Write out the data that follows exactly, keeping every picture out.

━━━━━━━━━━━━━━━━━━━━

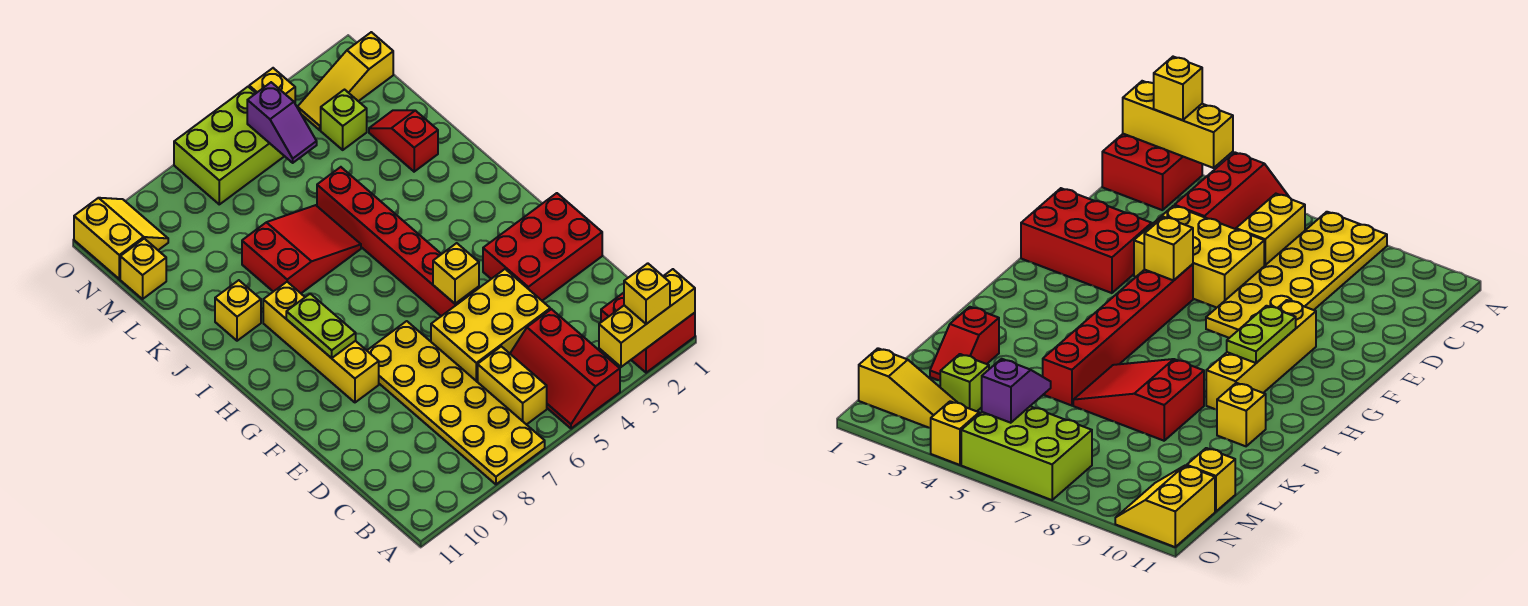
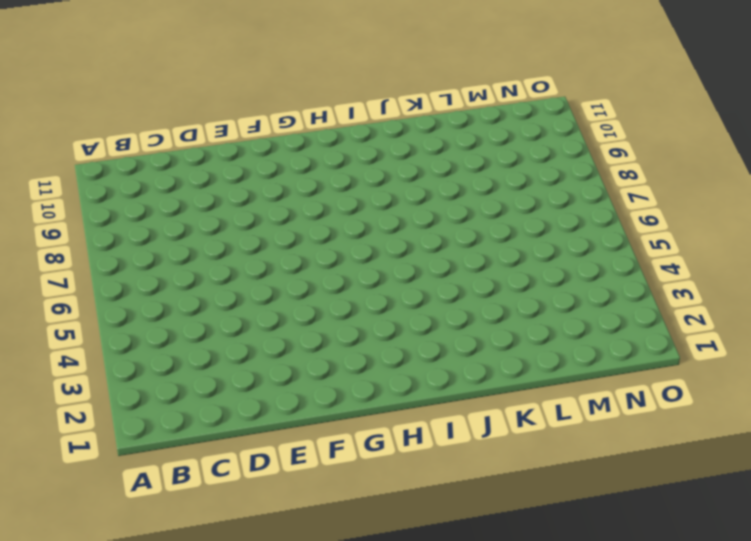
none -> red brick A1:B2 level 1
none -> red slope A4:C5 level 1 top 4
none -> yellow plate A7:F8 level 1

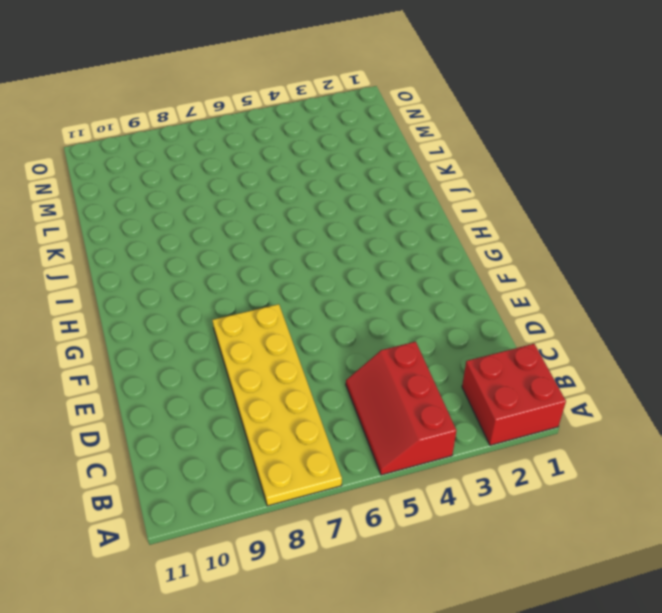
none -> yellow brick B6:C6 level 1
none -> yellow brick D4:E6 level 1
none -> red brick E1:F3 level 1

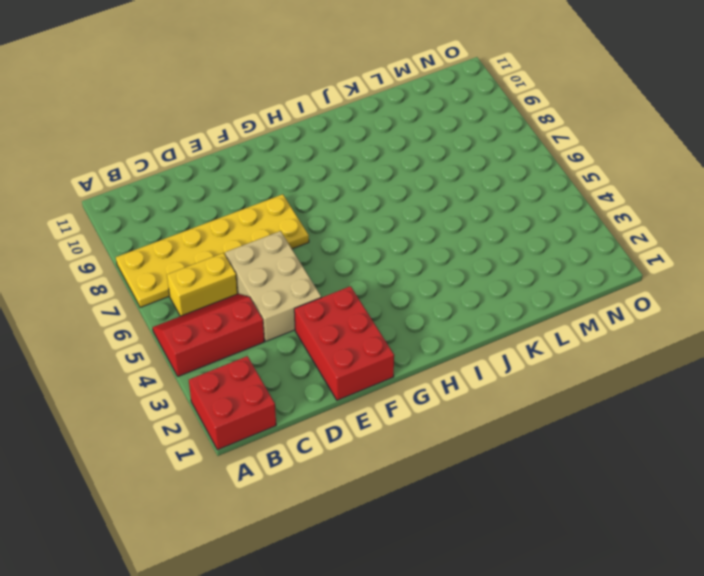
tan brick D4:E6 level 1 -> yellow brick D4:E6 level 1
none -> red brick F5:K5 level 1
none -> yellow brick F9:I9 level 1
none -> red slope J6:K8 level 1 top 8

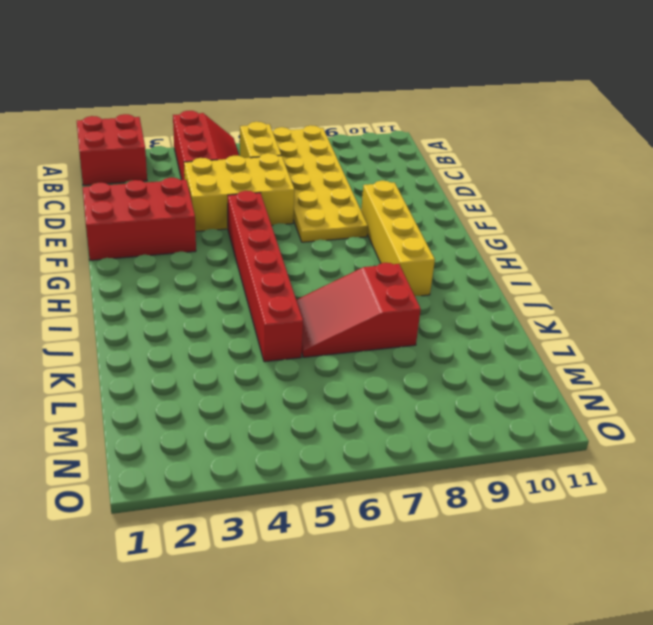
none -> yellow brick J10 level 1
none -> red slope K2:L2 level 1 top K
none -> lime brick M3 level 1

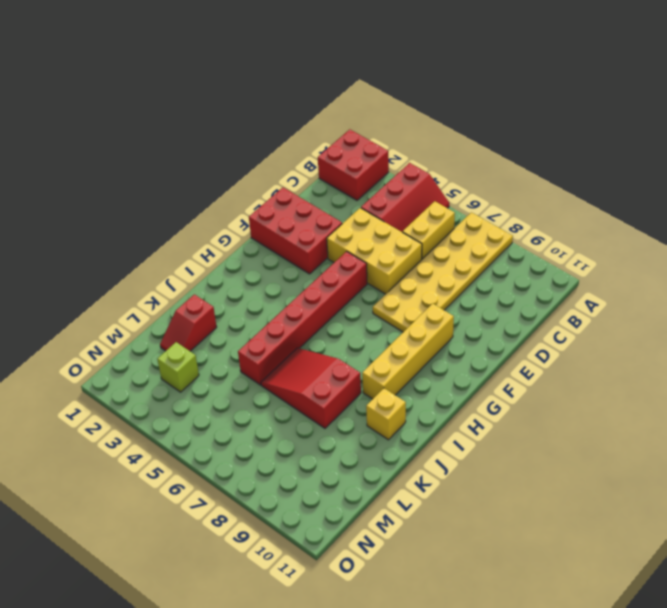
none -> yellow brick M11 level 1
none -> yellow slope N1:N3 level 1 top 1
none -> lime brick N5:O7 level 1

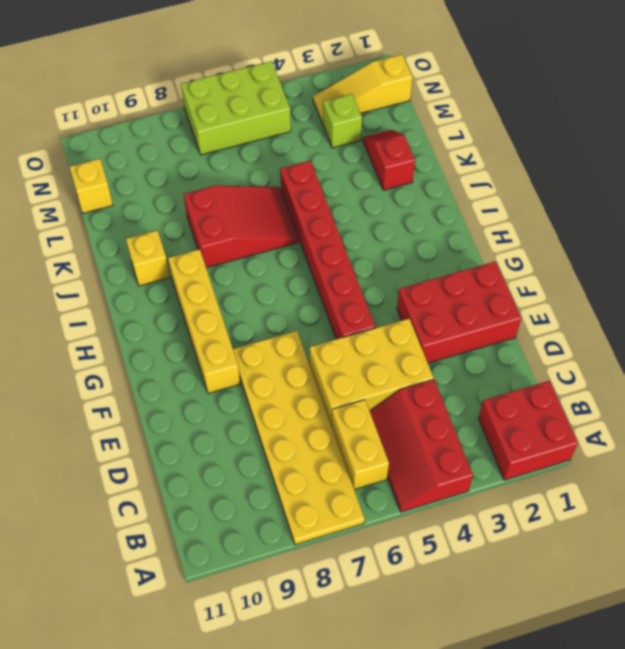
none -> yellow slope N10:O11 level 1 top 11
none -> yellow brick O4 level 1
none -> yellow brick A1:A3 level 2

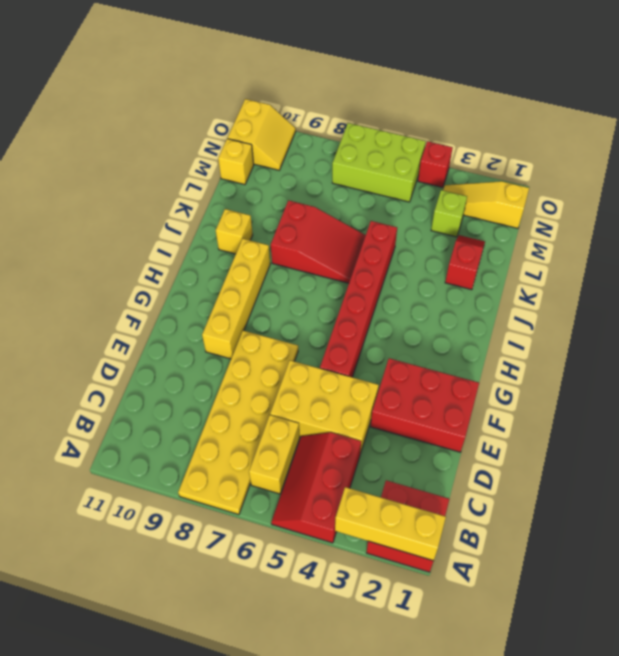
red brick O4 level 1 -> yellow brick O4 level 1
none -> yellow brick F5 level 2
none -> lime plate G9:H9 level 2
none -> purple slope M5:N5 level 2 top N

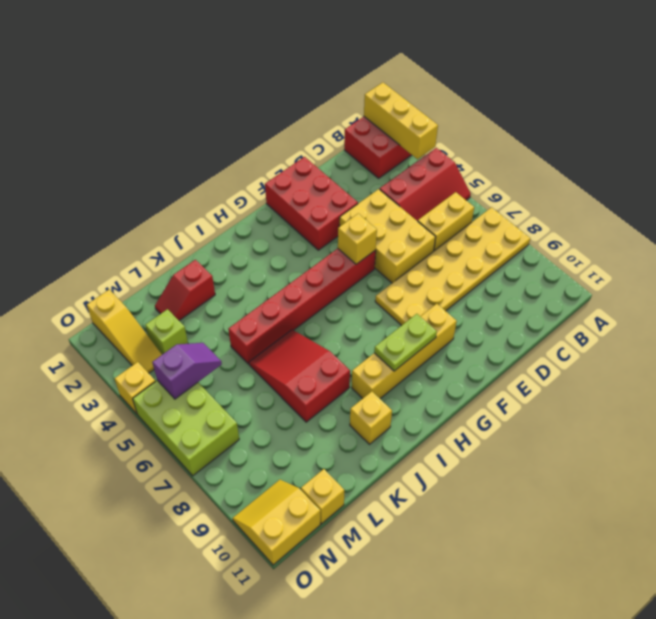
none -> yellow brick A2 level 3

━━━━━━━━━━━━━━━━━━━━

* RESPONSE FOR THIS EXERCISE:
none -> red brick A1:B2 level 1
none -> red slope A4:C5 level 1 top 4
none -> yellow plate A7:F8 level 1

none -> yellow brick B6:C6 level 1
none -> yellow brick D4:E6 level 1
none -> red brick E1:F3 level 1

tan brick D4:E6 level 1 -> yellow brick D4:E6 level 1
none -> red brick F5:K5 level 1
none -> yellow brick F9:I9 level 1
none -> red slope J6:K8 level 1 top 8

none -> yellow brick J10 level 1
none -> red slope K2:L2 level 1 top K
none -> lime brick M3 level 1

none -> yellow brick M11 level 1
none -> yellow slope N1:N3 level 1 top 1
none -> lime brick N5:O7 level 1

none -> yellow slope N10:O11 level 1 top 11
none -> yellow brick O4 level 1
none -> yellow brick A1:A3 level 2

red brick O4 level 1 -> yellow brick O4 level 1
none -> yellow brick F5 level 2
none -> lime plate G9:H9 level 2
none -> purple slope M5:N5 level 2 top N

none -> yellow brick A2 level 3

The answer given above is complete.